━━━━━ Supplied information

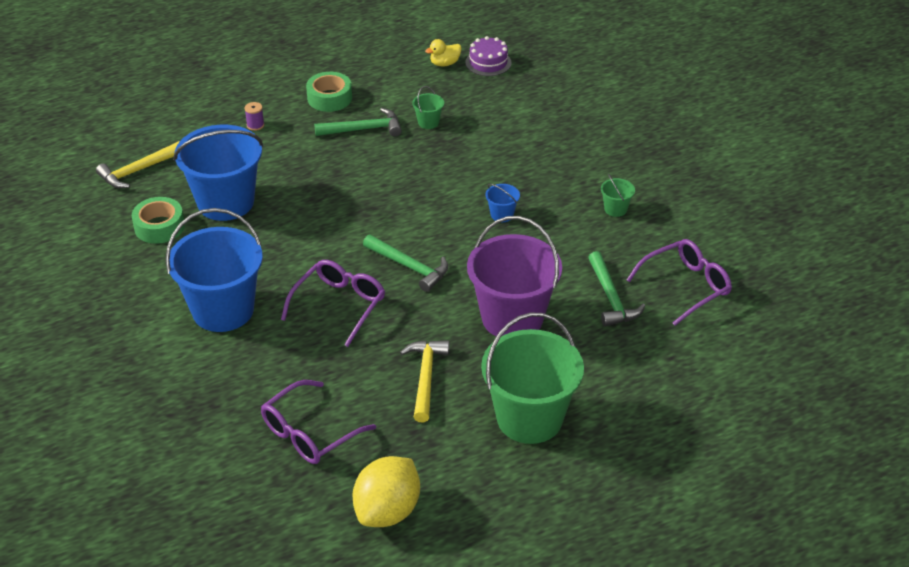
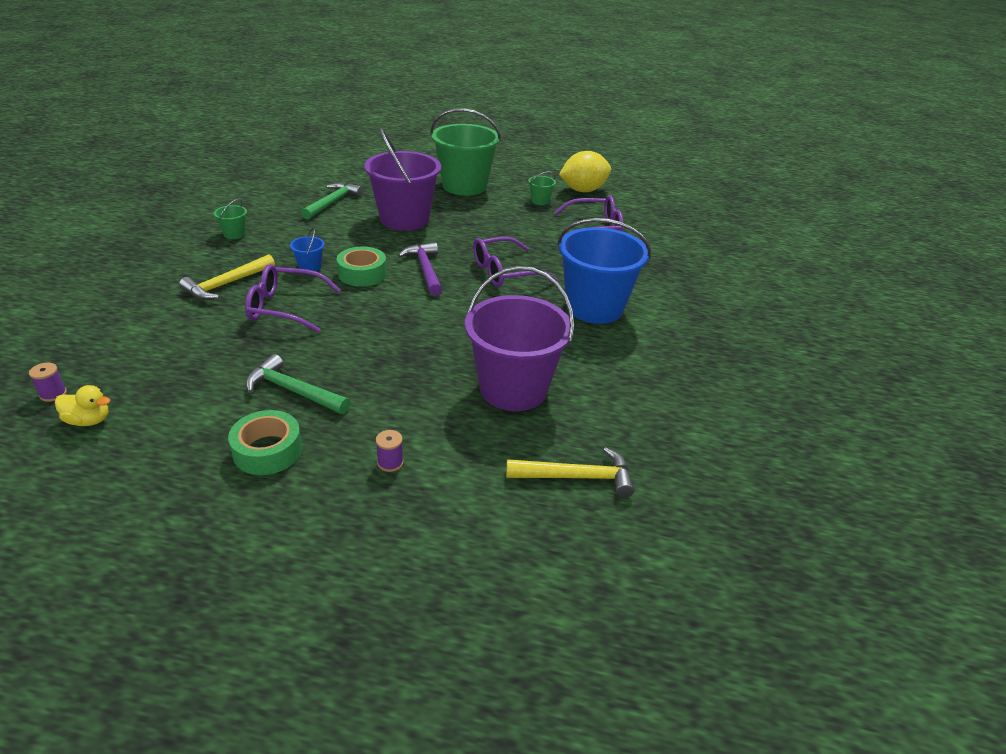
camera: 145 degrees left, 5 degrees down
(159, 227) = (598, 398): green tape -> green tape (362, 274)
(225, 202) = (513, 389): blue bucket -> purple bucket
(409, 267) = (425, 269): green hammer -> purple hammer
(425, 378) = (497, 220): yellow hammer -> yellow hammer (227, 284)
(428, 122) = (228, 363): green bucket -> green bucket (540, 201)
(488, 62) = (53, 394): purple cake -> purple spool
(685, 287) = (284, 189): purple glasses -> purple glasses (286, 307)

━━━━━━━━━━

• [The problem]:
Some of the data mentions "green". Copy every line where it does.

• [Written solution]:
(159, 227) = (598, 398): green tape -> green tape (362, 274)
(409, 267) = (425, 269): green hammer -> purple hammer
(428, 122) = (228, 363): green bucket -> green bucket (540, 201)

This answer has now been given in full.